WHAT IS EXPECTED ▸
Only a number is required: how many lines of the material contain the word "none"?

———

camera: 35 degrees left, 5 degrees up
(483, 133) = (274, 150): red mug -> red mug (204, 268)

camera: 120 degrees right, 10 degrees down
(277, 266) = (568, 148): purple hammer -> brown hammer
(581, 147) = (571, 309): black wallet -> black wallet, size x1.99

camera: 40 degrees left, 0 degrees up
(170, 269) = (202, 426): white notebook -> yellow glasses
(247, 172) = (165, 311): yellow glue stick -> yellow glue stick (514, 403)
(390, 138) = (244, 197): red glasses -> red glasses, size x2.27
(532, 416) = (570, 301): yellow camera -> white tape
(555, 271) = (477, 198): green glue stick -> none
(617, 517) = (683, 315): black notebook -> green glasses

———

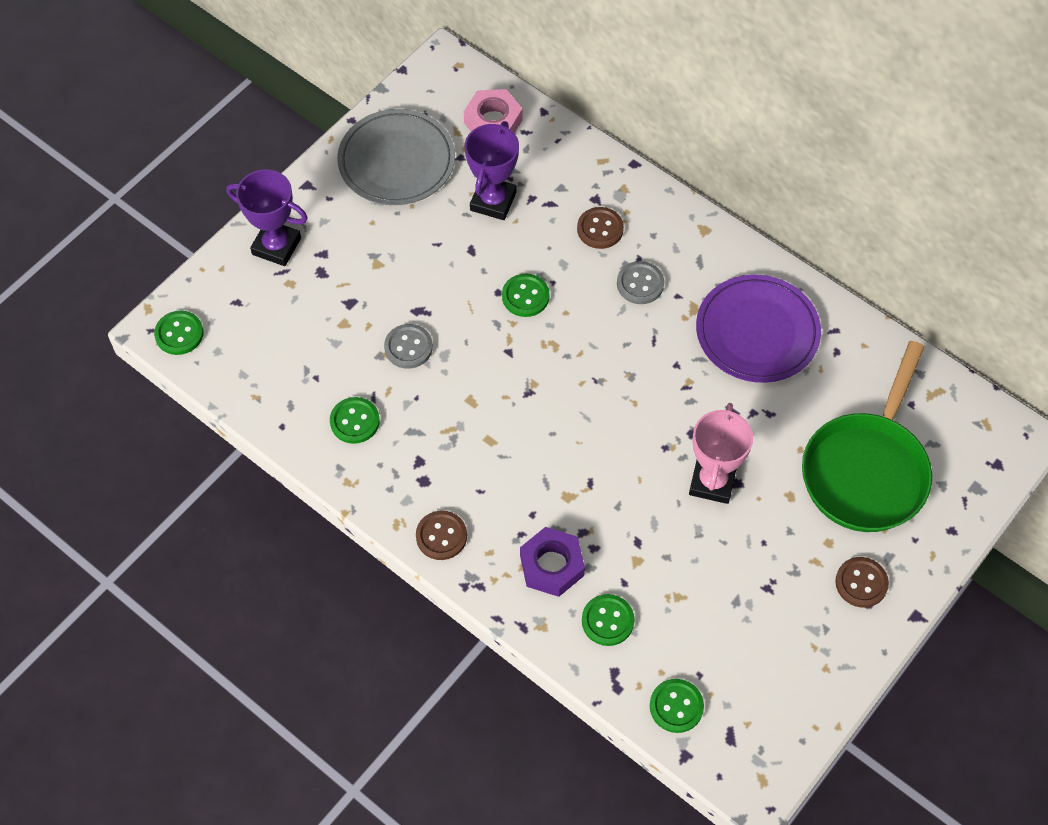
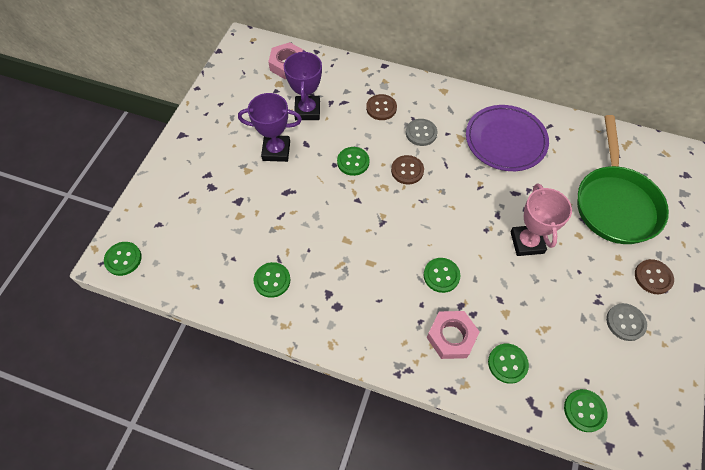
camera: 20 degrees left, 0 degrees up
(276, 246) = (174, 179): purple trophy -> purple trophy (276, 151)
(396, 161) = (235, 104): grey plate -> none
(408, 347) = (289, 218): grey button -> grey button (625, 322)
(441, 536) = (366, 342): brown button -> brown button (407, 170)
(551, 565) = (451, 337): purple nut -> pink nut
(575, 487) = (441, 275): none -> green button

———

WRITTEN ANSWER ▸
3